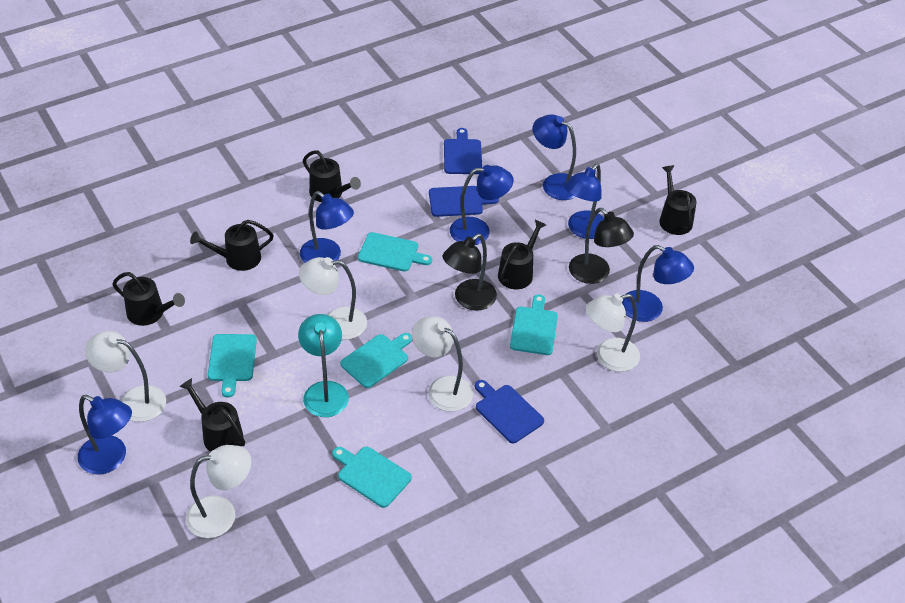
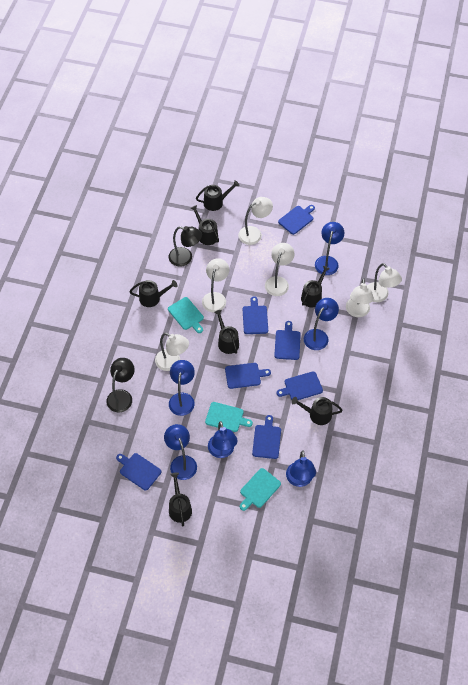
black watering can: 6 -> 7
blue cutting board: 3 -> 7
turquoise cutting board: 5 -> 3
turquoise lamp: 1 -> 0
white lamp: 5 -> 6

**PROBLEM TO WORK ON:**
What lines in the entries above include the string "board"? Return each one.

**WRITTEN RESPONSE:**
blue cutting board: 3 -> 7
turquoise cutting board: 5 -> 3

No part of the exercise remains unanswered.